Please list every line in the material below that contains the string "numericTimeSignature".
══════════
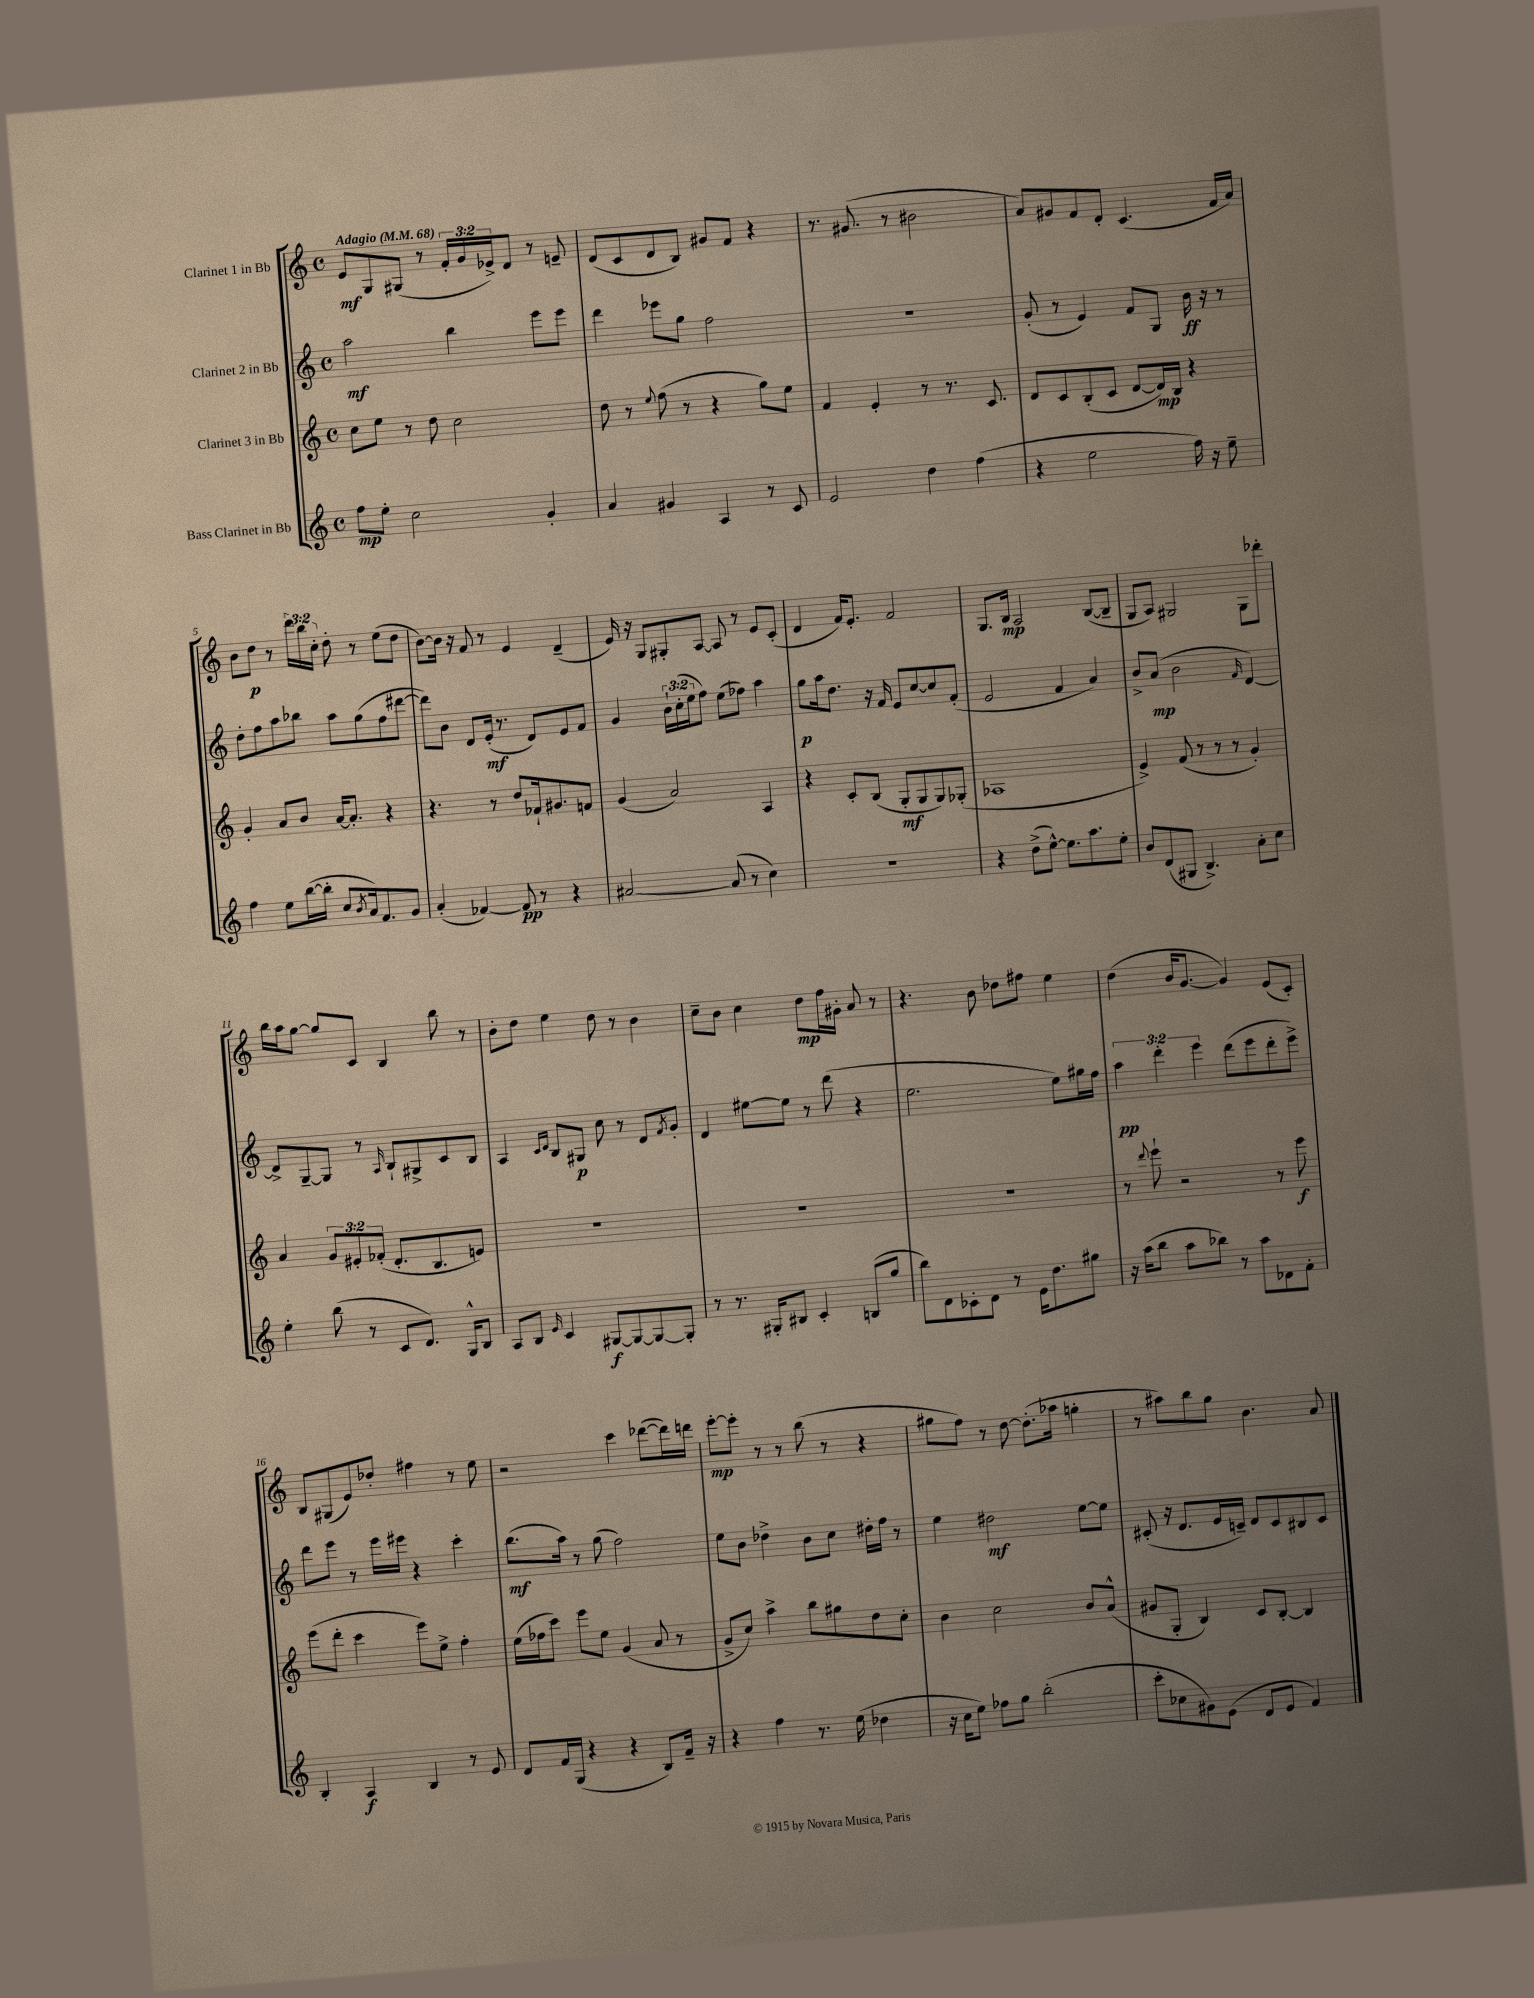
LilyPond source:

<<
\new StaffGroup <<
\new Staff = "s0" \with { instrumentName = "Clarinet 1 in Bb" } {
    \clef treble \key c \major \defaultTimeSignature \time 4/4 \override Staff.TupletNumber.text = #tuplet-number::calc-fraction-text \tempo "Adagio" 4 = 68
    e'8\mf g8 gis8( r8 \tuplet 3/2 { f'16-. g'16 ees'16->) } d'8 r8 e'8-- |
    d'8( c'8 d'8 b8) gis'8 f'8 r4 |
    r8. gis'8.( r8 bis'2 |
    a'8) gis'8 f'8 d'8-. c'4.( f'16 a'16) |
    b'8 d''8\p r8 \tuplet 3/2 { d'''16 b''16 c''16-. } d''8-. r8 e''8( d''8 |
    b'8~) b'16 r16 f'8 r8 e'4 d'4--( |
    e'16) r16 g8 gis8-. a8~ a8 r8 e'8 c'8-.( |
    d'4 f'16) e'8.-. f'2 |
    g8. b16\mp a2 b8~( b8-- |
    g8 a8) gis2 gis8 des'''8-. |
    b''16 a''16 g''8~ g''8 c'8 b4 b''8 r8 |
    b'8-. d''8 e''4 d''8 r8 b'4 |
    c''8-- b'8 c''4 d''8\mp f''16 gis'16-. a'8 r8 |
    r4. b'8 des''8 fis''8 e''4 |
    d''4( b'16 g'8.~ g'4) e'8( c'8-.) |
    b8 gis8( e'8) des''8-. fis''4 r8 e''8 |
    r2 c'''4 des'''8~( des'''16) d'''16 |
    e'''8~-.\mp e'''8-. r8 r8 b''8( r8 r4 |
    gis''8 f''8) r8 d''8~ d''8.-.( aes''16 g''4-. |
    r8 ais''8) b''8 g''8 b'4. a'8 \bar "|." |
}
\new Staff = "s1" \with { instrumentName = "Clarinet 2 in Bb" } {
    \clef treble \key c \major \defaultTimeSignature \time 4/4 \override Staff.TupletNumber.text = #tuplet-number::calc-fraction-text
    a''2\mf b''4 e'''8 e'''8 |
    d'''4 ees'''8 g''8 f''2 |
    R1 |
    g'8-.( r8 e'4) f'8 g8 b'16\ff r16 r8 |
    d''8-. f''8 a''8 bes''8 a''8 g''8( f''8 dis'''8~ |
    dis'''8) b'8 d'8 e'16-.\mf( r8. d'8) e'8 f'8 |
    g'4 \tuplet 3/2 { b'16-! c''16-.( e''16 } f''8) e''8( fes''8) a''4 |
    g''8\p a''16 d''8. r16 f'16 e'8 c''8~ c''8 f'8-.( |
    e'2 f'4 a'4) |
    b'8-> a'8\mp( b'2 \grace { f'16 } d'4~) |
    d'8-> g8~-- g8 r8 \grace { a16 } b8-! gis8-> c'8 b8 |
    a4 \grace { c'16 d'16 } b8 gis8\p c''8 r8 d'8 \acciaccatura { f'8 } g'8-. |
    d'4 eis''8~ eis''8 r8 d'''8( r4 |
    e''2. e''8) gis''16 f''16 |
    \tuplet 3/2 { a''4\pp d'''4-. e'''4 } d'''8( e'''8 d'''8-. e'''8->) |
    d'''8 e'''8 r8 e'''16 eis'''16 r4 c'''4-. |
    b''8.\mf( a''16) r8 g''8( f''2) |
    e''8 b'8 des''4-> b'8 c''8 dis''16-. f''16 r8 |
    e''4 dis''2\mf e''8~ e''8 |
    cis'8-.( r16 d'8. e'16 c'16--) d'8 c'8 bis8 c'8 \bar "|." |
}
\new Staff = "s2" \with { instrumentName = "Clarinet 3 in Bb" } {
    \clef treble \key c \major \defaultTimeSignature \time 4/4 \override Staff.TupletNumber.text = #tuplet-number::calc-fraction-text
    c''8 e''8 r8 d''8 c''2 |
    d''8 r8 \appoggiatura { e''8 } f''8( r8 r4 g''8) e''8 |
    f'4 e'4-. r8 r8. c'8. |
    d'8 c'8 b8-.( c'8 d'8~ d'16\mp) b16 r4 |
    g'4-. a'8 b'8 a'16~ a'8.-. r4 |
    r4. r8 d''8 fes'16-! gis'8. f'8 |
    g'4( a'2) a4 |
    r4 c'8-. b8( g8-.\mf g8 g8) ges8-.( |
    aes1 |
    e'4->) f'8( r8 r8 r8 g'4-.) |
    a'4 \tuplet 3/2 { g'8 eis'8-. fes'8-.( } d'8.-. b8. e'8) |
    R1 |
    R1 |
    R1 |
    r8 \appoggiatura { d'''8 } e'''8-! r2 r8 e'''8\f |
    e'''8( d'''8-. c'''4 e'''8) e''8-> f''4-. |
    e''16( fes''16 c'''8) e'''8 e''8 g'4( a'8 r8 |
    g'8-> c''8) a''4-> b''8 gis''8 d''8 c''8-. |
    b'4 c''2 b'8 a'8-^( |
    gis'8 g8-. b4) c'8 b8~-. b4 \bar "|." |
}
\new Staff = "s3" \with { instrumentName = "Bass Clarinet in Bb" } {
    \clef treble \key c \major \defaultTimeSignature \time 4/4
    f''8\mp e''8-. c''2 g'4-. |
    a'4 gis'4 a4 r8 c'8 |
    e'2 d''4 f''4( |
    r4 e''2 f''16) r16 e''8-- |
    f''4 e''8 b''16~( b''16-. c''8 \acciaccatura { b'8 } a'16) f'8. g'8 |
    a'4-.( fes'4~) fes'8\pp r8 r4 |
    ais'2~ ais'8( r8 c''4) |
    R1 |
    r4 d''8->( e''8~-^) e''8. a''8. e''8-. |
    b'8 d'8( gis8 b4.->) a'8-. c''8 |
    e''4-. b''8( r8 c'8 d'8.) g16-^ b8 |
    a8 b8 \grace { e'16 } c'4 gis8~\f gis8~ gis8~ gis8-. |
    r8 r8. gis16-. bis8 c'4-. b8( g''8 |
    b''8) d'8 ces'8-. d'8 r8 e'16 d''8. gis''8 |
    r16 a''16( b''8 a''8 bes''8) r8 a''8 des'8 f'8-. |
    b4-. a4\f b4 r8 e'8 |
    d'8 f'16 g16( r4 r4 b8) f'16-- r16 |
    r4 f''4 r8. e''16( des''4 |
    r16 c''16 e''8) fes''8 g''8 b''2-.( |
    c'''8-. ces''8 gis'8) e'8( d'8 e'8 f'4) \bar "|." |
}
>>
>>
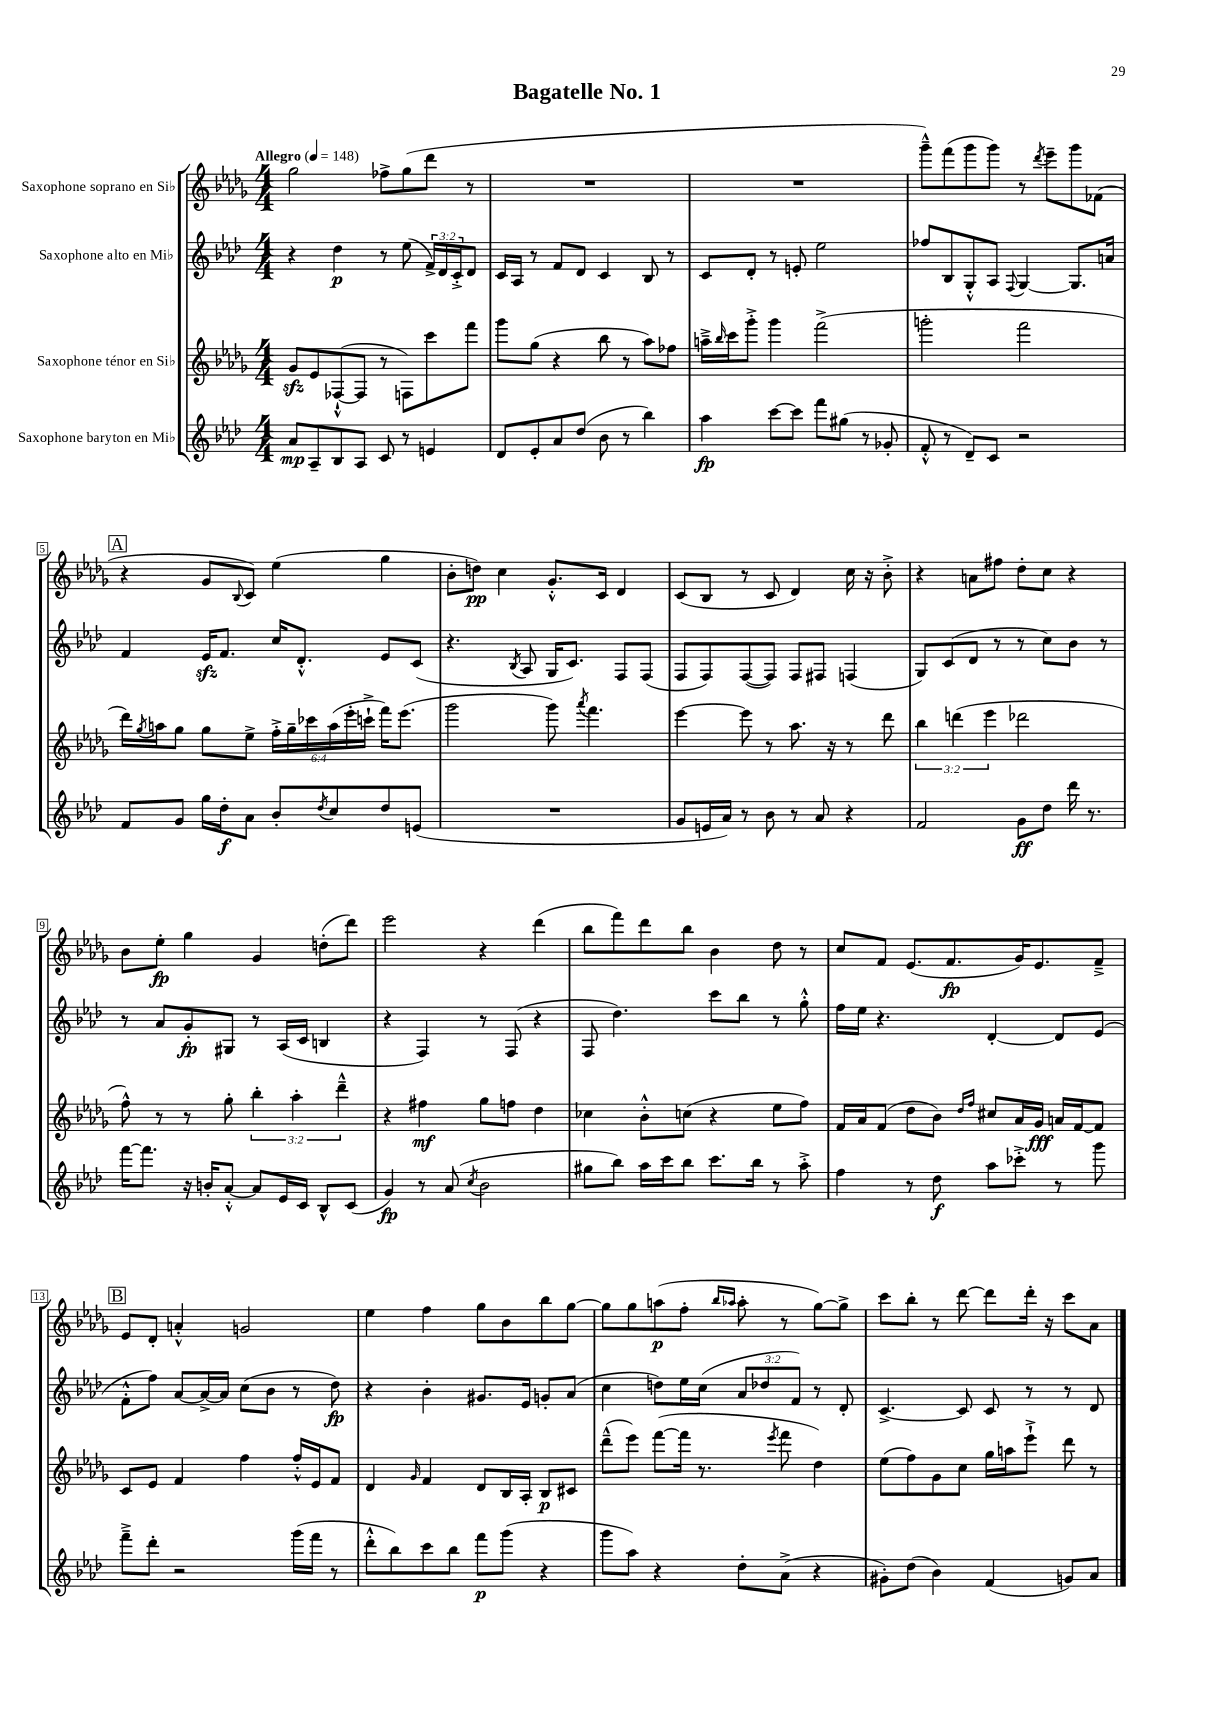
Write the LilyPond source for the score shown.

\header { title = "Bagatelle No. 1" }
<<
\new StaffGroup <<
\new Staff = "s0" \with { instrumentName = "Saxophone soprano en Sib" } {
    \clef treble \key des \major \numericTimeSignature \time 4/4 \tempo "Allegro" 4 = 148
    ges''2 fes''8-> ges''8( des'''8 r8 |
    R1 |
    R1 |
    ges'''8---^) f'''8( ges'''8 ges'''8) r8 \acciaccatura { des'''8 } ees'''8-- ges'''8 fes'8( |
    \mark \markup { \box "A" } r4 ges'8 \appoggiatura { bes8 } c'8) ees''4( ges''4 |
    bes'8-. d''8\pp) c''4 ges'8.-.-^ c'16 des'4 |
    c'8( bes8 r8 c'8 des'4) c''16 r16 bes'8-.-> |
    r4 a'8 fis''8 des''8-. c''8 r4 |
    bes'8 ees''8-.\fp ges''4 ges'4 d''8-.( des'''8) |
    ees'''2 r4 des'''4( |
    bes''8 f'''8) des'''8 bes''8 bes'4 des''8 r8 |
    c''8 f'8 ees'8.( f'8.\fp ges'16) ees'8. f'8---> |
    \mark \markup { \box "B" } ees'8 des'8-. a'4-.-^ g'2 |
    ees''4 f''4 ges''8 bes'8 bes''8 ges''8~ |
    ges''8 ges''8 a''8\p( f''8-. \grace { bes''16 aes''16 } aes''8-. r8 ges''8~) ges''8-> |
    c'''8 bes''8-. r8 des'''8~ des'''8 des'''16-. r16 c'''8 aes'8 \bar "|." |
}
\new Staff = "s1" \with { instrumentName = "Saxophone alto en Mib" } {
    \clef treble \key aes \major \numericTimeSignature \time 4/4 \override Staff.TupletNumber.text = #tuplet-number::calc-fraction-text
    r4 des''4\p r8 ees''8( \tuplet 3/2 { f'16->) des'16 c'16-.-> } des'8 |
    c'16 aes16 r8 f'8 des'8 c'4 bes8 r8 |
    c'8 des'8-. r8 e'8-. ees''2 |
    fes''8 bes8 g8-.-^ aes8 \appoggiatura { f8 } g4~ g8. a'16 |
    \mark \markup { \box "A" } f'4 ees'16\sfz f'8. c''16 des'8.-.-^ ees'8 c'8( |
    r4. \acciaccatura { bes8 } aes8 g16 c'8.) f8 f8( |
    f8 f8) f8~( f8) f8 fis8 f4( |
    g8) c'8( des'8 r8 r8 c''8) bes'8 r8 |
    r8 aes'8 g'8-.\fp gis8 r8 aes16( c'16 b4 |
    r4 f4) r8 f8( r4 |
    f8 des''4.) c'''8 bes''8 r8 g''8-.-^ |
    f''16 ees''16 r4. des'4~-. des'8 ees'8( |
    \mark \markup { \box "B" } f'8-.-^ f''8) aes'8~ aes'16~-> aes'16 c''8( bes'8 r8 des''8\fp) |
    r4 bes'4-. gis'8. ees'16 g'8-. aes'8( |
    c''4 d''8) ees''16 c''16( \tuplet 3/2 { aes'8 des''8 f'8) } r8 des'8-. |
    c'4.~-> c'8 c'8 r8 r8 des'8 \bar "|." |
}
\new Staff = "s2" \with { instrumentName = "Saxophone ténor en Sib" } {
    \clef treble \key des \major \numericTimeSignature \time 4/4 \override Staff.TupletNumber.text = #tuplet-number::calc-fraction-text
    ges'8\sfz ees'8 fes8~-!-^( fes8 r8 f8) c'''8 f'''8 |
    ges'''8 ges''8( r4 bes''8 r8 aes''8) fes''8 |
    a''16---> \grace { bes''16 } c'''16 ges'''8-.-> ges'''4 f'''2->( |
    g'''2-. f'''2 |
    \mark \markup { \box "A" } des'''16) \acciaccatura { ges''8 } a''16 ges''8 ges''8 ees''8-> \tuplet 6/4 { f''16-.-> ges''16-- ces'''16 a''16( ees'''16-. c'''16-!-> } f'''16) ees'''8.( |
    ges'''2 ges'''8) \acciaccatura { aes'''8 } f'''4. |
    ees'''4~ ees'''8 r8 aes''8. r16 r8 des'''8 |
    \tuplet 3/2 { bes''4 d'''4( ees'''4 } des'''2 |
    f''8-^) r8 r8 ges''8-. \tuplet 3/2 { bes''4-. aes''4-. des'''4---^ } |
    r4 fis''4\mf ges''8 f''8 des''4 |
    ces''4 bes'8-.-^ c''8( r4 ees''8 f''8) |
    f'16 aes'16 f'8( des''8 bes'8) \grace { des''16 f''16 } cis''8 aes'16 ges'16\fff a'16 f'16~ f'8 |
    \mark \markup { \box "B" } c'8 ees'8 f'4 f''4 f''16-.-^ ees'16 f'8 |
    des'4 \grace { ges'16 } f'4 des'8 bes16 aes16-. bes8\p cis'8 |
    des'''8---^( ees'''8) f'''8~( f'''16 r8. \acciaccatura { ees'''8 } f'''8 des''4) |
    ees''8( f''8) ges'8 c''8 ges''16 a''16 ees'''8-!-> des'''8 r8 \bar "|." |
}
\new Staff = "s3" \with { instrumentName = "Saxophone baryton en Mib" } {
    \clef treble \key aes \major \numericTimeSignature \time 4/4
    aes'8\mp aes8-- bes8 aes8 c'8 r8 e'4 |
    des'8 ees'8-. aes'8 des''8( bes'8 r8 bes''4) |
    aes''4\fp c'''8~ c'''8 f'''8 gis''8( r8 ges'8-. |
    f'8-.-^ r8 des'8--) c'8 r2 |
    \mark \markup { \box "A" } f'8 g'8 g''16 des''16-.\f aes'8 bes'8-. \acciaccatura { des''8 } c''8 des''8 e'8( |
    R1 |
    g'8 e'16 aes'16) r8 bes'8 r8 aes'8 r4 |
    f'2 g'8\ff des''8 des'''16 r8. |
    f'''16~ f'''8. r16 b'16-. aes'8~-.-^ aes'8 ees'16 c'16 bes8-^ c'8( |
    g'4\fp) r8 aes'8( \acciaccatura { c''8 } bes'2 |
    gis''8 bes''8) aes''16 c'''16 bes''8 c'''8. bes''16 r8 aes''8-.-> |
    f''4 r8 des''8\f aes''8 ces'''8-.-> r8 g'''8 |
    \mark \markup { \box "B" } f'''8---> des'''8-. r2 g'''16( f'''16 r8 |
    des'''8-.-^ bes''8) c'''8 bes''8 f'''8\p g'''8( r4 |
    g'''8 aes''8) r4 des''8-. aes'8->( r4 |
    gis'8-.) des''8( bes'4) f'4( g'8) aes'8 \bar "|." |
}
>>
>>
\layout { \context { \Score \override BarNumber.stencil = #(make-stencil-boxer 0.1 0.3 ly:text-interface::print) } }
══════════
## Correct answer
    \clef treble \key des \major \numericTimeSignature \time 4/4 \tempo "Allegro" 4 = 148
    \clef treble \key aes \major \numericTimeSignature \time 4/4 \override Staff.TupletNumber.text = #tuplet-number::calc-fraction-text
    \clef treble \key des \major \numericTimeSignature \time 4/4 \override Staff.TupletNumber.text = #tuplet-number::calc-fraction-text
    \clef treble \key aes \major \numericTimeSignature \time 4/4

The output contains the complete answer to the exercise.